[Stored entries]

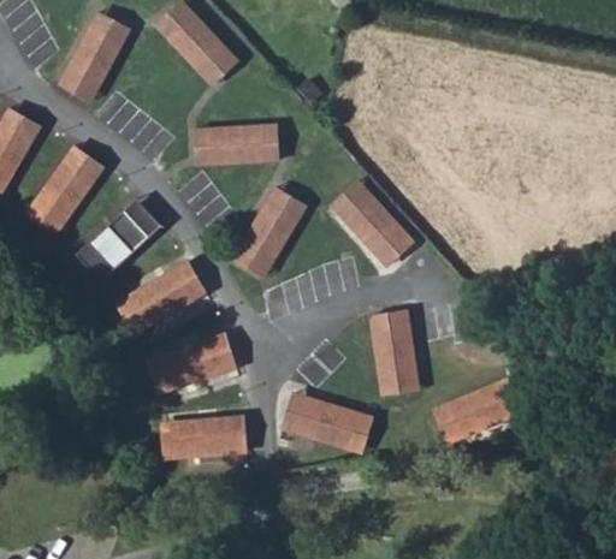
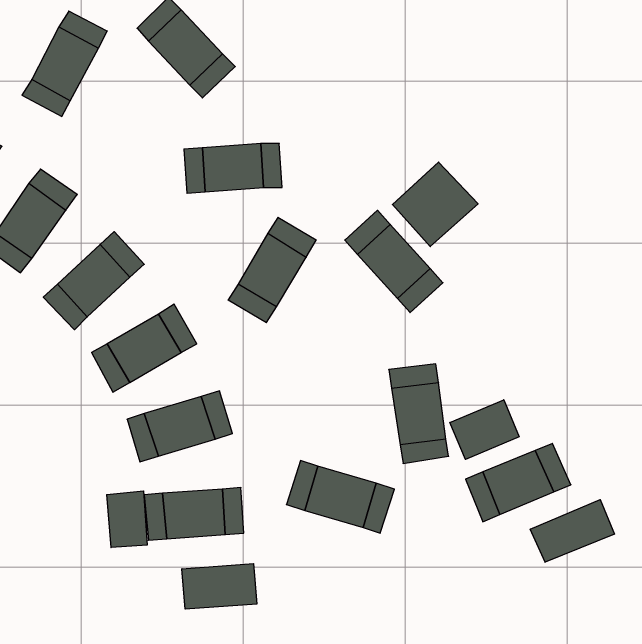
building: none -> [392,162,478,247]
building: none -> [450,400,519,459]
building: none -> [107,491,147,548]
building: none -> [530,500,615,562]
building: none -> [182,564,257,609]

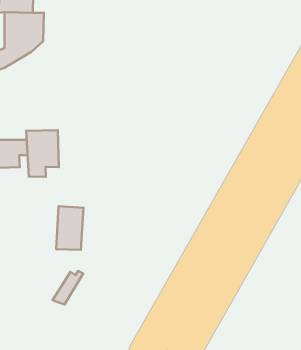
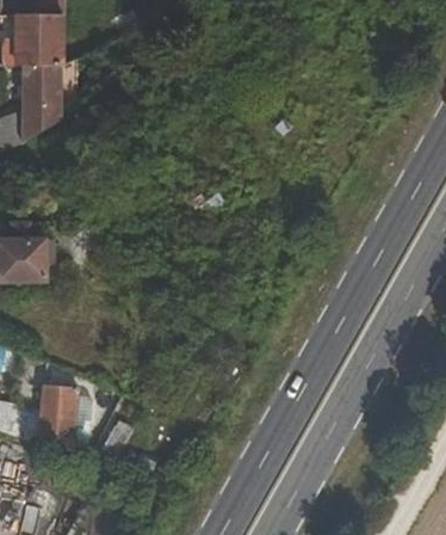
building: [26,130,59,177] -> none
building: [56,206,84,250] -> [37,385,75,445]

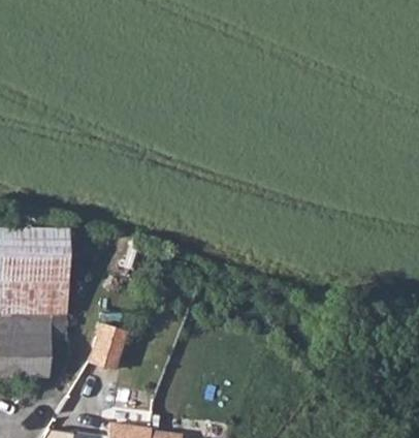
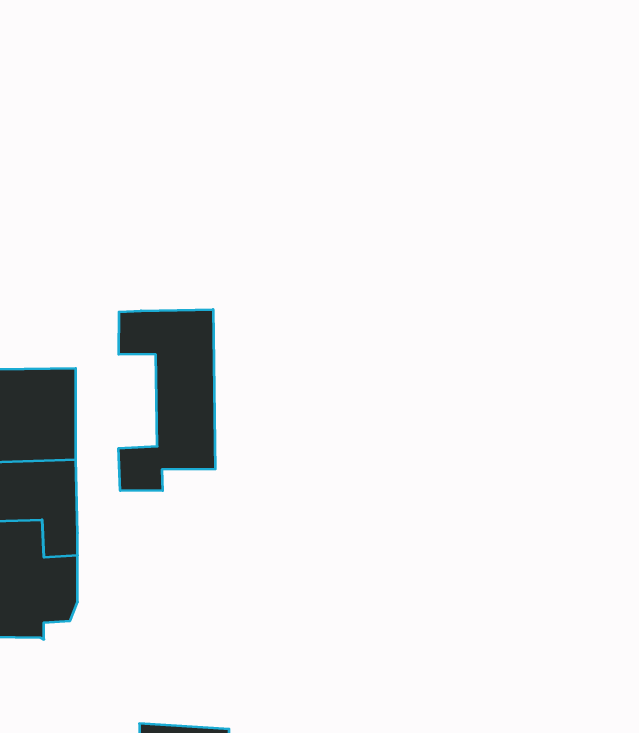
building: none -> [119,309,215,491]
building: [91,315,129,368] -> none

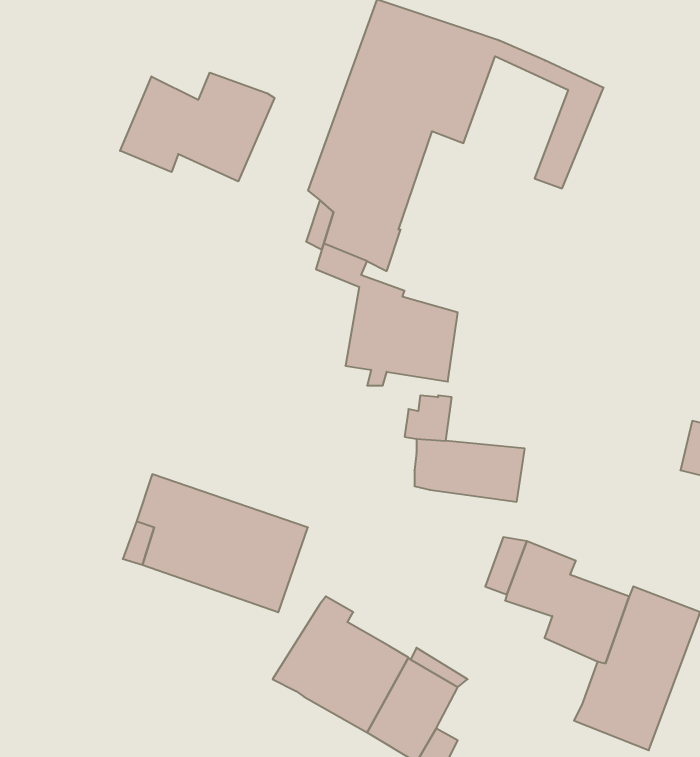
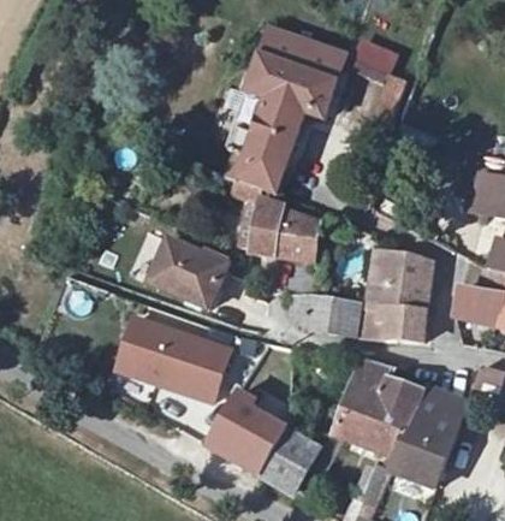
building: [120,73,274,181] -> none
building: none -> [149,237,226,306]
building: none -> [361,249,432,338]
building: none -> [333,393,404,457]

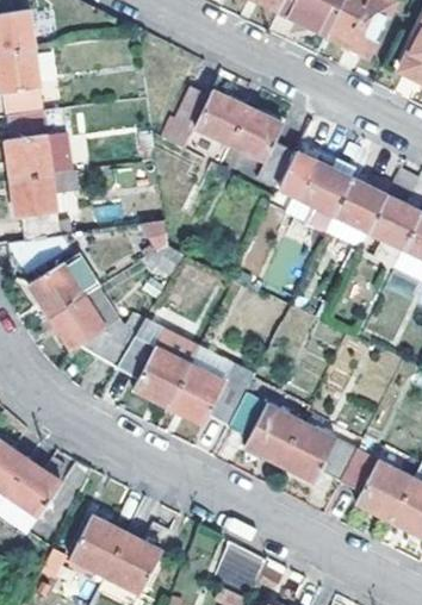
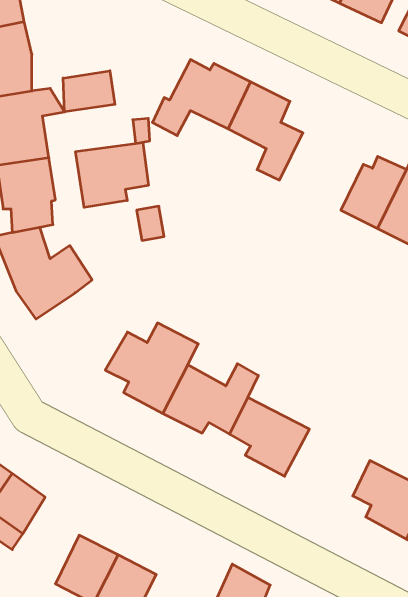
building: none -> [63,71,115,112]
building: [273,141,349,235] -> none
building: none -> [76,142,148,207]
building: [51,297,135,367] -> none
building: [278,420,355,481] -> none

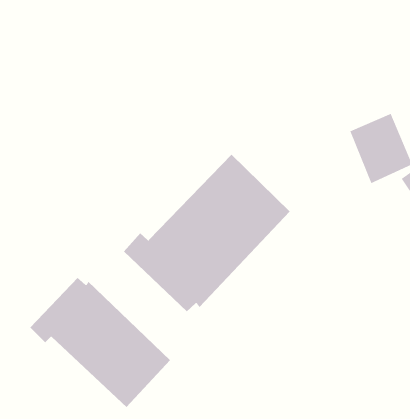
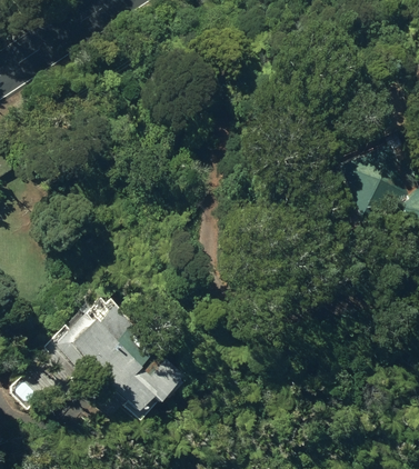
building: [123,154,291,312] -> none

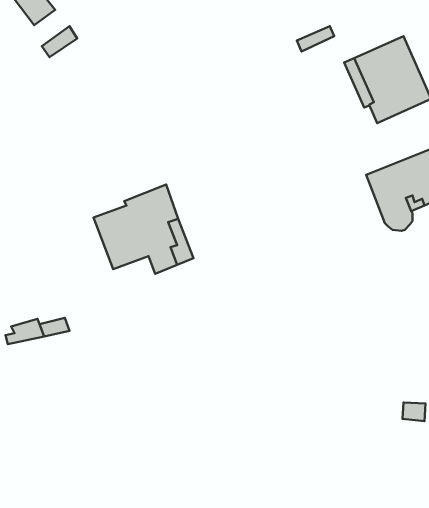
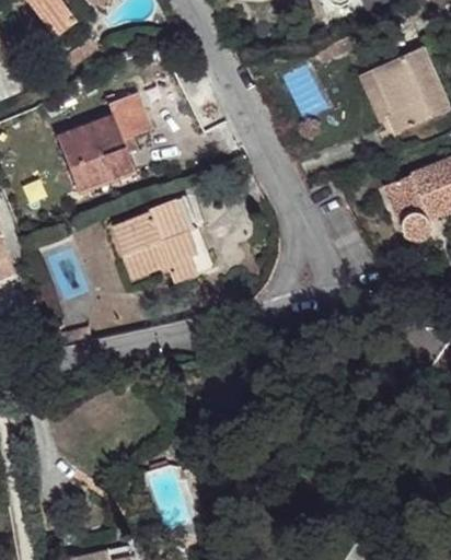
building: none -> [56,92,150,190]

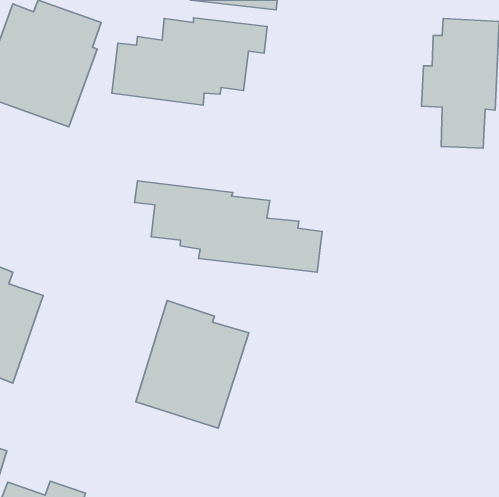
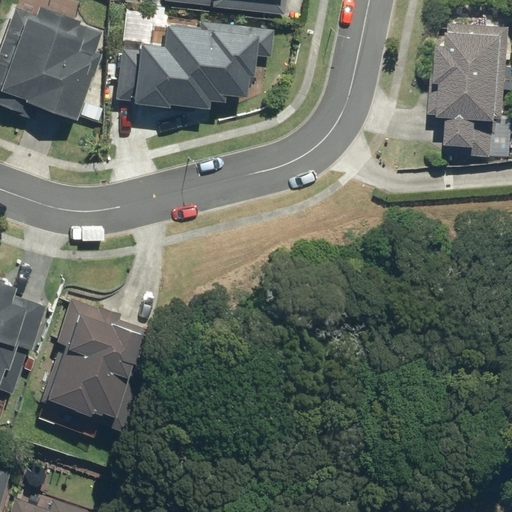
building: [134,181,322,272] -> none
building: [136,301,249,428] -> [38,298,153,428]

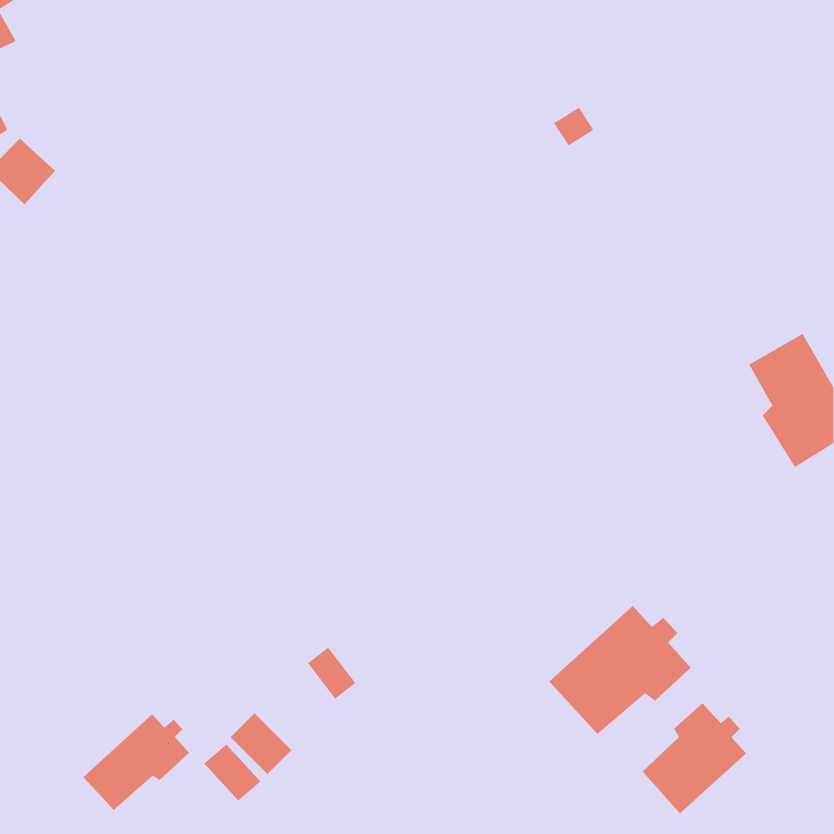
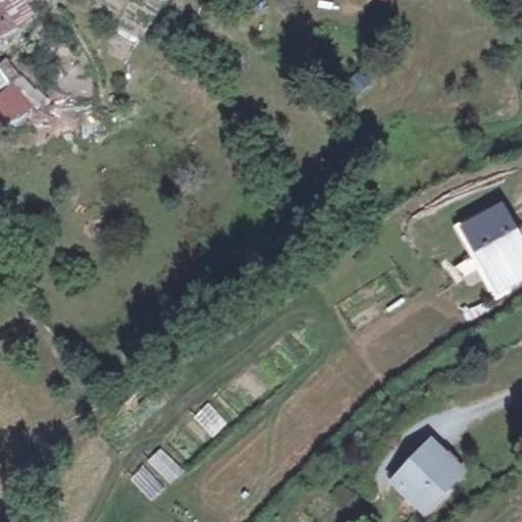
building: [549,605,691,735] -> none
building: [83,714,190,811] -> none

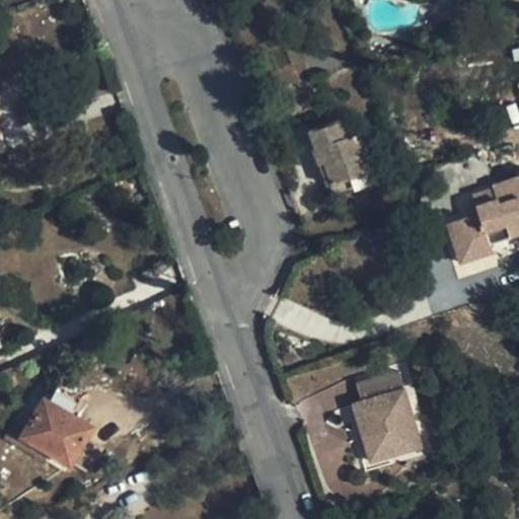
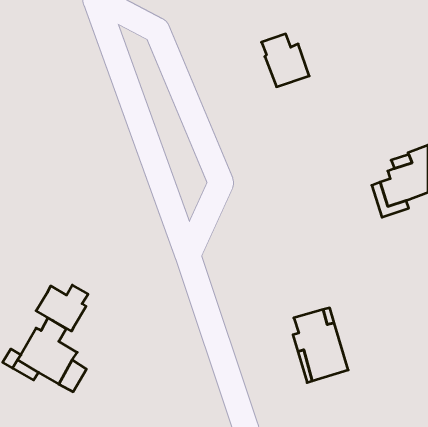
building: [310,122,368,186] -> [261,34,309,87]
building: none -> [36,285,88,331]

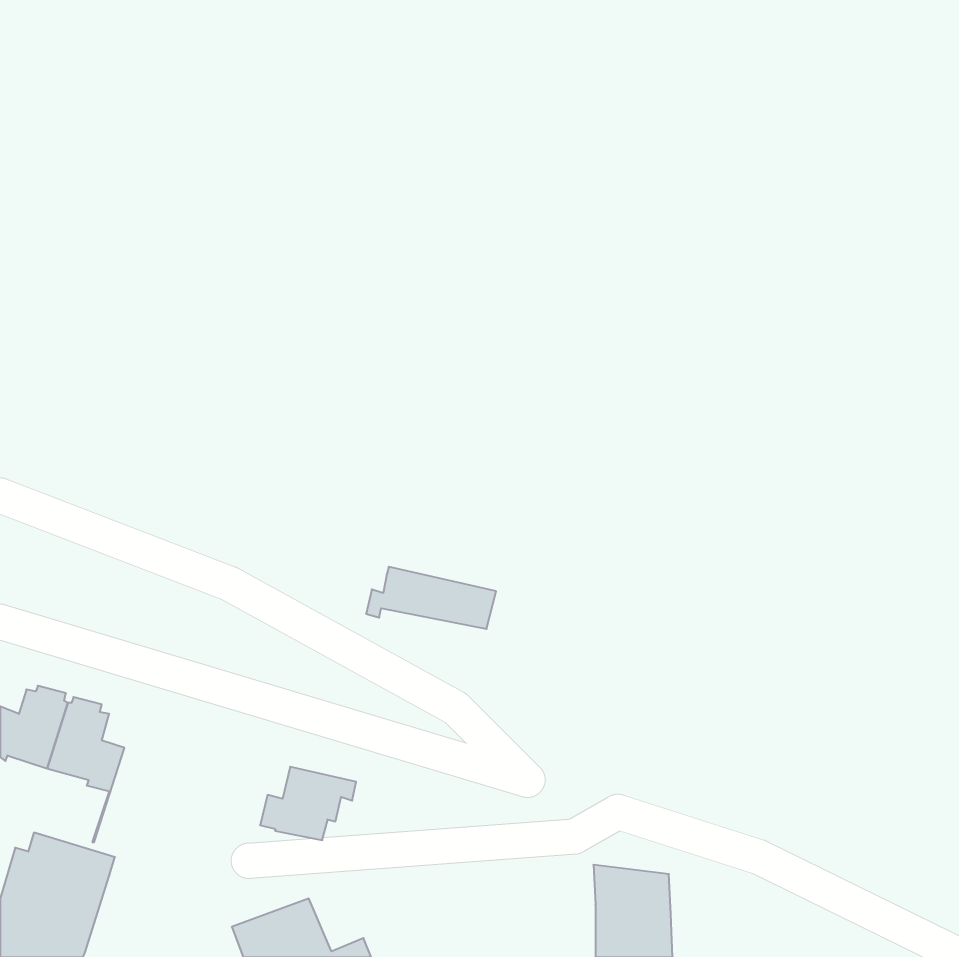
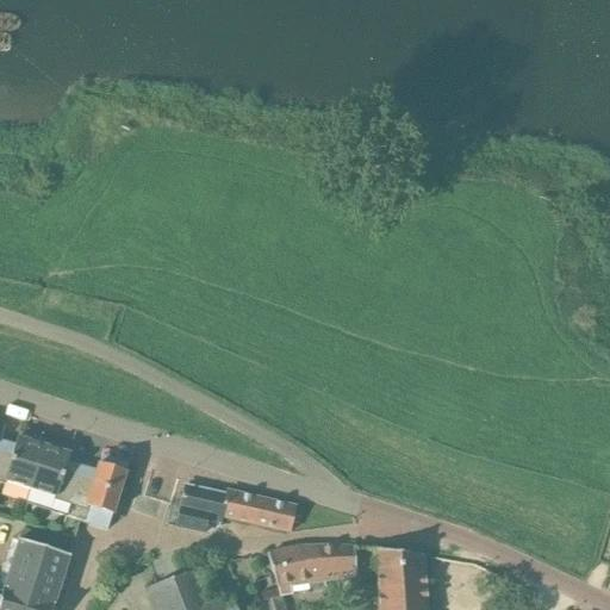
building: [366,567,496,629] -> [214,490,297,529]
building: none -> [62,461,127,537]
building: none -> [269,544,359,592]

Assignment - Both the line containing "building: [83,714,190,811] -> none" and the last line of the records above belong in the exact copy, along with every line between them; pictures do not.

Reply to the task -
building: [83,714,190,811] -> none

building: [310,122,368,186] -> [261,34,309,87]
building: none -> [36,285,88,331]

building: [366,567,496,629] -> [214,490,297,529]
building: none -> [62,461,127,537]
building: none -> [269,544,359,592]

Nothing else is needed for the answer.